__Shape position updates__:
>>>>>

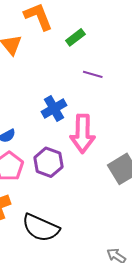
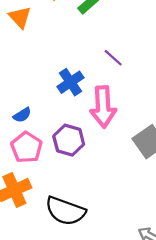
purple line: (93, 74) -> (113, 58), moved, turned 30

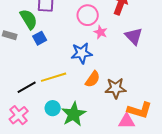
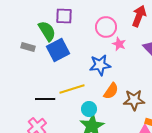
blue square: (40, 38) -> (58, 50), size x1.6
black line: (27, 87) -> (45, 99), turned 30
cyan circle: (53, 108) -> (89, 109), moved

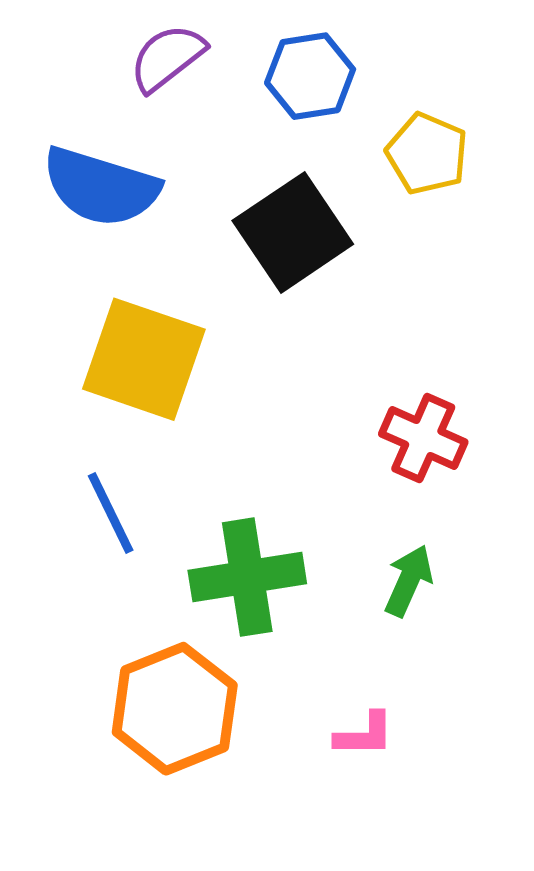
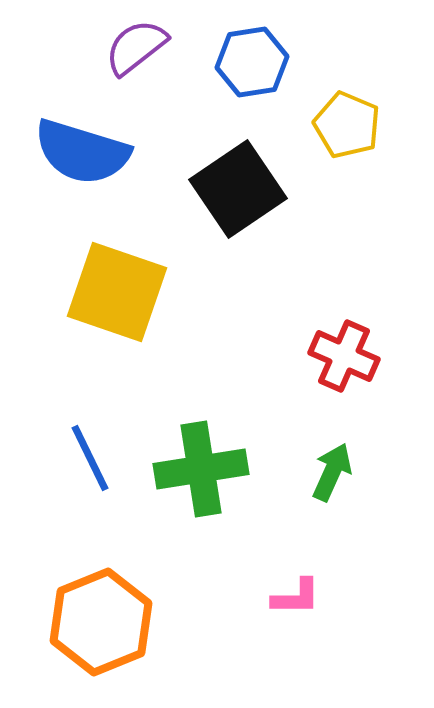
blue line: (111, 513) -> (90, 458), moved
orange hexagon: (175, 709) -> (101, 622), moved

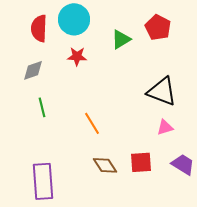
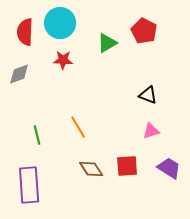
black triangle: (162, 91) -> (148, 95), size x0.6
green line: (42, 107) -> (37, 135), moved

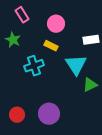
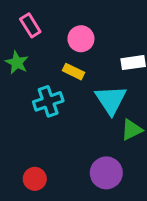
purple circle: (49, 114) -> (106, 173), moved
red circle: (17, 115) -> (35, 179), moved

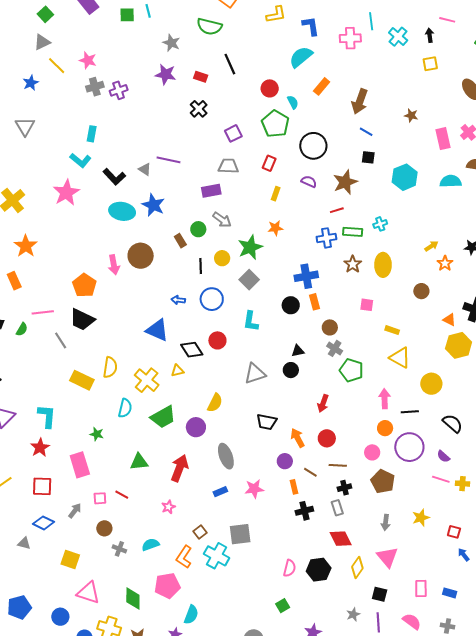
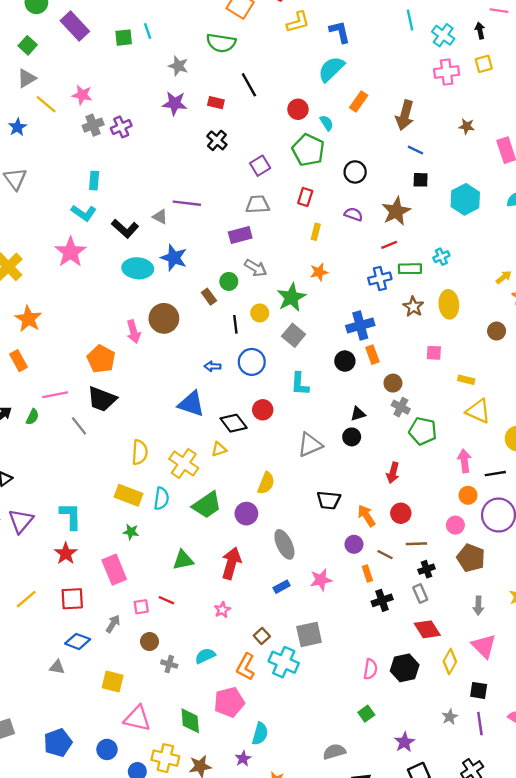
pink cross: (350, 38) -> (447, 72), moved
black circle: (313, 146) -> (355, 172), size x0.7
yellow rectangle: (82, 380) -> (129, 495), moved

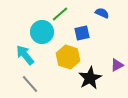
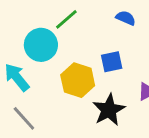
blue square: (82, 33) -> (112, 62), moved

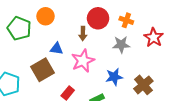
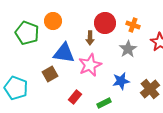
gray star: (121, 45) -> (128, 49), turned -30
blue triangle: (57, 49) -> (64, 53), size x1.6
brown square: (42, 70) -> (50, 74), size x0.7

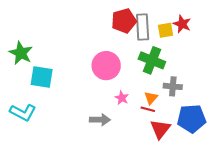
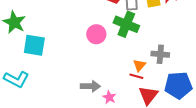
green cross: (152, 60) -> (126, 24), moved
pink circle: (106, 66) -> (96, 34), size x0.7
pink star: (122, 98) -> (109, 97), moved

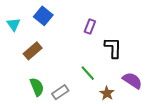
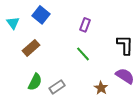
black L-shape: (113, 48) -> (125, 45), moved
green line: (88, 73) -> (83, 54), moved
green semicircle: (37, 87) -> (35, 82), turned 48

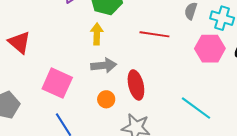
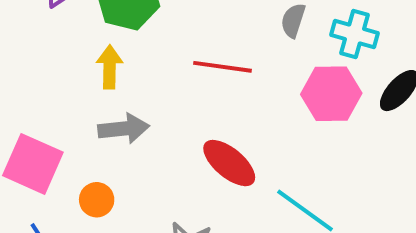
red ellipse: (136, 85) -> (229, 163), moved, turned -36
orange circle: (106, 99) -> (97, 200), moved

<<<<<

__Brief__:
Output the records above exactly as written, but leave out the pictures.

__Solution to this problem__:
purple line: (93, 74) -> (113, 58), moved, turned 30

blue square: (40, 38) -> (58, 50), size x1.6
black line: (27, 87) -> (45, 99), turned 30
cyan circle: (53, 108) -> (89, 109), moved

blue line: (111, 513) -> (90, 458), moved
orange hexagon: (175, 709) -> (101, 622), moved

black triangle: (162, 91) -> (148, 95), size x0.6
green line: (42, 107) -> (37, 135), moved

purple circle: (49, 114) -> (106, 173), moved
red circle: (17, 115) -> (35, 179), moved

pink cross: (350, 38) -> (447, 72), moved
black circle: (313, 146) -> (355, 172), size x0.7
yellow rectangle: (82, 380) -> (129, 495), moved

blue square: (82, 33) -> (112, 62), moved

gray star: (121, 45) -> (128, 49), turned -30
blue triangle: (57, 49) -> (64, 53), size x1.6
brown square: (42, 70) -> (50, 74), size x0.7

green cross: (152, 60) -> (126, 24), moved
pink circle: (106, 66) -> (96, 34), size x0.7
pink star: (122, 98) -> (109, 97), moved

black L-shape: (113, 48) -> (125, 45), moved
green line: (88, 73) -> (83, 54), moved
green semicircle: (37, 87) -> (35, 82), turned 48

red ellipse: (136, 85) -> (229, 163), moved, turned -36
orange circle: (106, 99) -> (97, 200), moved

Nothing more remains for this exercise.